INSTRUCTIONS TO FOLLOW → Copy out the data exactly as it appears, without a single image.

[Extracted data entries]
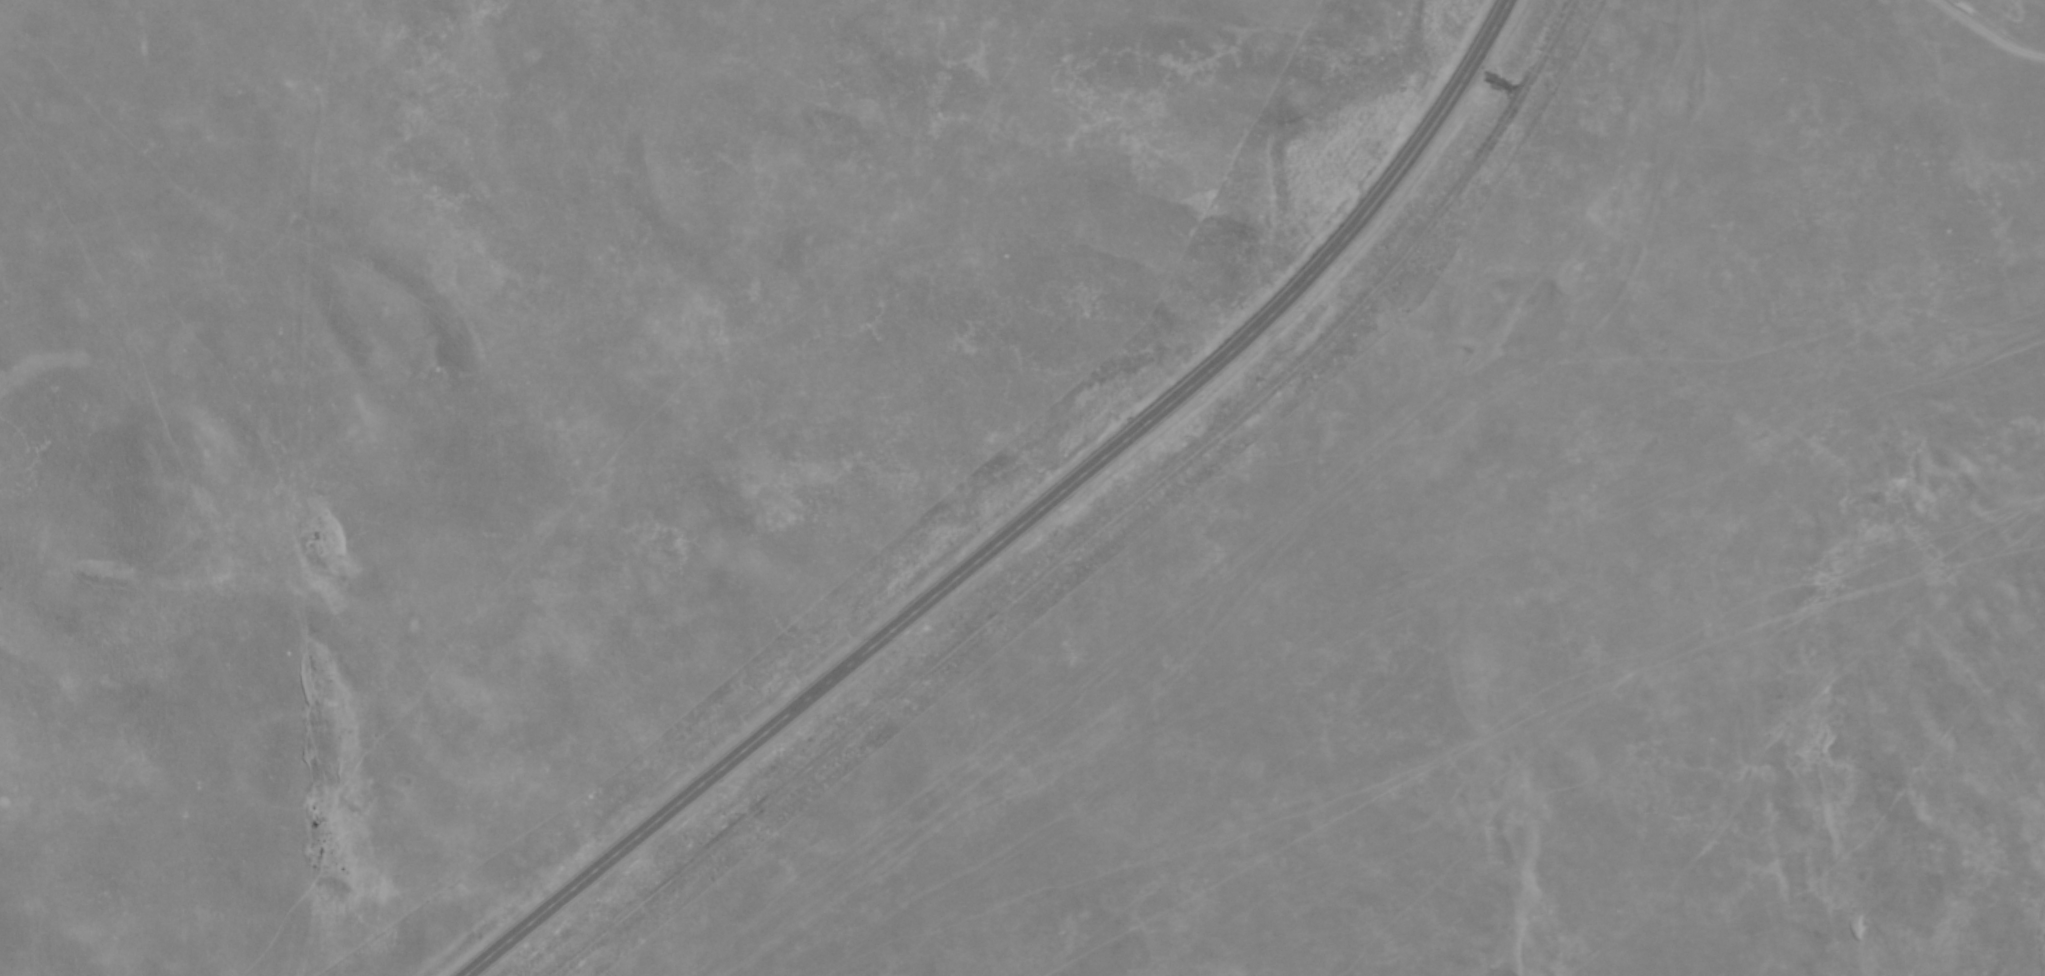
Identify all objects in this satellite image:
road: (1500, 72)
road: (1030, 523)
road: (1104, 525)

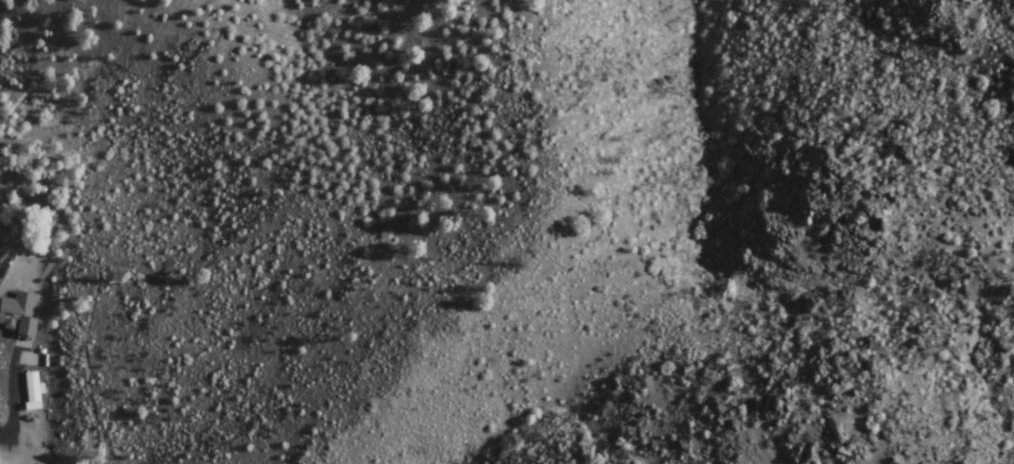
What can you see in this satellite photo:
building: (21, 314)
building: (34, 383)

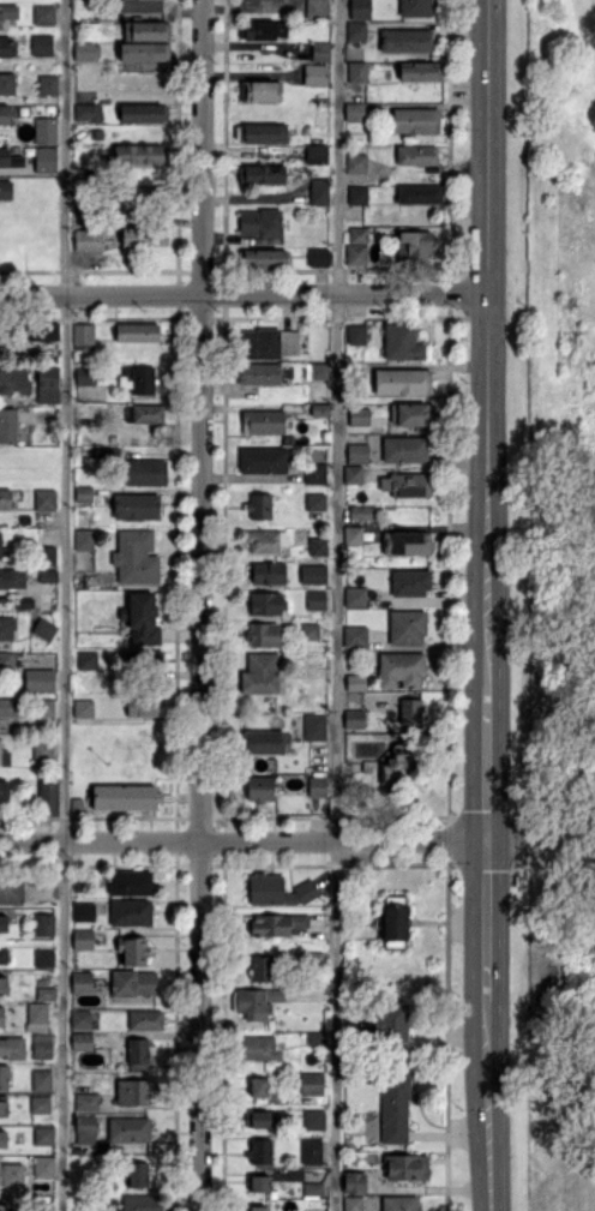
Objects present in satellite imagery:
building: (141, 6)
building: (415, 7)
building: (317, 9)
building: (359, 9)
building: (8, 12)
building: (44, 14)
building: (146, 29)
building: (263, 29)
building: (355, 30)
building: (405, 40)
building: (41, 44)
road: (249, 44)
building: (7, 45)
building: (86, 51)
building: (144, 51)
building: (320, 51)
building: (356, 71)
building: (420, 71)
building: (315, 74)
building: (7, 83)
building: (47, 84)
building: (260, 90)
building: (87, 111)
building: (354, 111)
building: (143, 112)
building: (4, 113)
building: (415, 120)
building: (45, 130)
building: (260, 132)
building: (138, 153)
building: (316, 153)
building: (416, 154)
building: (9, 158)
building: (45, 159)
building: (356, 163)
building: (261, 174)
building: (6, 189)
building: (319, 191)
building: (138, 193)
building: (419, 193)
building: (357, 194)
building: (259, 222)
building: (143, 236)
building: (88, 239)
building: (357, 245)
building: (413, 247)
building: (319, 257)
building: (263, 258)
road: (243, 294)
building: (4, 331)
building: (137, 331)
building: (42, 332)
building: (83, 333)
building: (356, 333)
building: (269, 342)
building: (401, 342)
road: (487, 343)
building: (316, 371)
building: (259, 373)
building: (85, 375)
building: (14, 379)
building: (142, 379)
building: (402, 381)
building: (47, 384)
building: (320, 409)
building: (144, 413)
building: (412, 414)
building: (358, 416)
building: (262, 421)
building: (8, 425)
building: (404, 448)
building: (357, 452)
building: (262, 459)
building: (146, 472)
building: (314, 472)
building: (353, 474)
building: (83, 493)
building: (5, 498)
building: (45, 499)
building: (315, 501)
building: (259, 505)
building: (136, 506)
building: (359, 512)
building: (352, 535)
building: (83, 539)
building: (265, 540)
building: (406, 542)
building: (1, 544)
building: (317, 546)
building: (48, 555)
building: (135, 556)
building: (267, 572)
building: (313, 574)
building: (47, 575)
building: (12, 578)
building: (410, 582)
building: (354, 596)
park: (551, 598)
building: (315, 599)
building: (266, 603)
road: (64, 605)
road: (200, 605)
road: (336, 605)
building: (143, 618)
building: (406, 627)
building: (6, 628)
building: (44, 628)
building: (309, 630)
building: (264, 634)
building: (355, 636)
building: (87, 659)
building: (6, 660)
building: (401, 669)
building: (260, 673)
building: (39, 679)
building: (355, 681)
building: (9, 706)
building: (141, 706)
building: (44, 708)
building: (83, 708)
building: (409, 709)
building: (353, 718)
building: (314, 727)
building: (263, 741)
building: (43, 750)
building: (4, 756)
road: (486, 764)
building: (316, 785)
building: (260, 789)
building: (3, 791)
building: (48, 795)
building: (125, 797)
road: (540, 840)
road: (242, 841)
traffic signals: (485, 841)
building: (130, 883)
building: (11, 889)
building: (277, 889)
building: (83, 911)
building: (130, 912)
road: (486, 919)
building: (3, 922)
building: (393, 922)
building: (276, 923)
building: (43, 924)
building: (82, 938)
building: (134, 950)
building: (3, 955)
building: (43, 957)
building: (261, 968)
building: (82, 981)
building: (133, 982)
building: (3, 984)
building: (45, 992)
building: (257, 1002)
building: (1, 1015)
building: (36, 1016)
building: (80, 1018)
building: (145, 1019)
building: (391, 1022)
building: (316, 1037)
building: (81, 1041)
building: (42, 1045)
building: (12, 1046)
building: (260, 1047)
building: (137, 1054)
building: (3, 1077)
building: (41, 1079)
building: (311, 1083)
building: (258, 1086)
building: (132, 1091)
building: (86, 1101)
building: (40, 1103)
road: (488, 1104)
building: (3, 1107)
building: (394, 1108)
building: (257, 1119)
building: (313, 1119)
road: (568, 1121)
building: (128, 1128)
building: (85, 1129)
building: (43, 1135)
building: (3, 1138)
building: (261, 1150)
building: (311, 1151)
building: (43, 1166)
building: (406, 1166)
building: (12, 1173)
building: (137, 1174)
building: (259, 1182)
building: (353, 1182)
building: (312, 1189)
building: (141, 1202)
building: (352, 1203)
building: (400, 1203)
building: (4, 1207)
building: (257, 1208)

TASK SOLUTION →
Identify all objects in this satellite image:
road: (1500, 72)
road: (1030, 523)
road: (1104, 525)

What can you see in this satellite photo:
building: (21, 314)
building: (34, 383)

Objects present in satellite imagery:
building: (141, 6)
building: (415, 7)
building: (317, 9)
building: (359, 9)
building: (8, 12)
building: (44, 14)
building: (146, 29)
building: (263, 29)
building: (355, 30)
building: (405, 40)
building: (41, 44)
road: (249, 44)
building: (7, 45)
building: (86, 51)
building: (144, 51)
building: (320, 51)
building: (356, 71)
building: (420, 71)
building: (315, 74)
building: (7, 83)
building: (47, 84)
building: (260, 90)
building: (87, 111)
building: (354, 111)
building: (143, 112)
building: (4, 113)
building: (415, 120)
building: (45, 130)
building: (260, 132)
building: (138, 153)
building: (316, 153)
building: (416, 154)
building: (9, 158)
building: (45, 159)
building: (356, 163)
building: (261, 174)
building: (6, 189)
building: (319, 191)
building: (138, 193)
building: (419, 193)
building: (357, 194)
building: (259, 222)
building: (143, 236)
building: (88, 239)
building: (357, 245)
building: (413, 247)
building: (319, 257)
building: (263, 258)
road: (243, 294)
building: (4, 331)
building: (137, 331)
building: (42, 332)
building: (83, 333)
building: (356, 333)
building: (269, 342)
building: (401, 342)
road: (487, 343)
building: (316, 371)
building: (259, 373)
building: (85, 375)
building: (14, 379)
building: (142, 379)
building: (402, 381)
building: (47, 384)
building: (320, 409)
building: (144, 413)
building: (412, 414)
building: (358, 416)
building: (262, 421)
building: (8, 425)
building: (404, 448)
building: (357, 452)
building: (262, 459)
building: (146, 472)
building: (314, 472)
building: (353, 474)
building: (83, 493)
building: (5, 498)
building: (45, 499)
building: (315, 501)
building: (259, 505)
building: (136, 506)
building: (359, 512)
building: (352, 535)
building: (83, 539)
building: (265, 540)
building: (406, 542)
building: (1, 544)
building: (317, 546)
building: (48, 555)
building: (135, 556)
building: (267, 572)
building: (313, 574)
building: (47, 575)
building: (12, 578)
building: (410, 582)
building: (354, 596)
park: (551, 598)
building: (315, 599)
building: (266, 603)
road: (64, 605)
road: (200, 605)
road: (336, 605)
building: (143, 618)
building: (406, 627)
building: (6, 628)
building: (44, 628)
building: (309, 630)
building: (264, 634)
building: (355, 636)
building: (87, 659)
building: (6, 660)
building: (401, 669)
building: (260, 673)
building: (39, 679)
building: (355, 681)
building: (9, 706)
building: (141, 706)
building: (44, 708)
building: (83, 708)
building: (409, 709)
building: (353, 718)
building: (314, 727)
building: (263, 741)
building: (43, 750)
building: (4, 756)
road: (486, 764)
building: (316, 785)
building: (260, 789)
building: (3, 791)
building: (48, 795)
building: (125, 797)
road: (540, 840)
road: (242, 841)
traffic signals: (485, 841)
building: (130, 883)
building: (11, 889)
building: (277, 889)
building: (83, 911)
building: (130, 912)
road: (486, 919)
building: (3, 922)
building: (393, 922)
building: (276, 923)
building: (43, 924)
building: (82, 938)
building: (134, 950)
building: (3, 955)
building: (43, 957)
building: (261, 968)
building: (82, 981)
building: (133, 982)
building: (3, 984)
building: (45, 992)
building: (257, 1002)
building: (1, 1015)
building: (36, 1016)
building: (80, 1018)
building: (145, 1019)
building: (391, 1022)
building: (316, 1037)
building: (81, 1041)
building: (42, 1045)
building: (12, 1046)
building: (260, 1047)
building: (137, 1054)
building: (3, 1077)
building: (41, 1079)
building: (311, 1083)
building: (258, 1086)
building: (132, 1091)
building: (86, 1101)
building: (40, 1103)
road: (488, 1104)
building: (3, 1107)
building: (394, 1108)
building: (257, 1119)
building: (313, 1119)
road: (568, 1121)
building: (128, 1128)
building: (85, 1129)
building: (43, 1135)
building: (3, 1138)
building: (261, 1150)
building: (311, 1151)
building: (43, 1166)
building: (406, 1166)
building: (12, 1173)
building: (137, 1174)
building: (259, 1182)
building: (353, 1182)
building: (312, 1189)
building: (141, 1202)
building: (352, 1203)
building: (400, 1203)
building: (4, 1207)
building: (257, 1208)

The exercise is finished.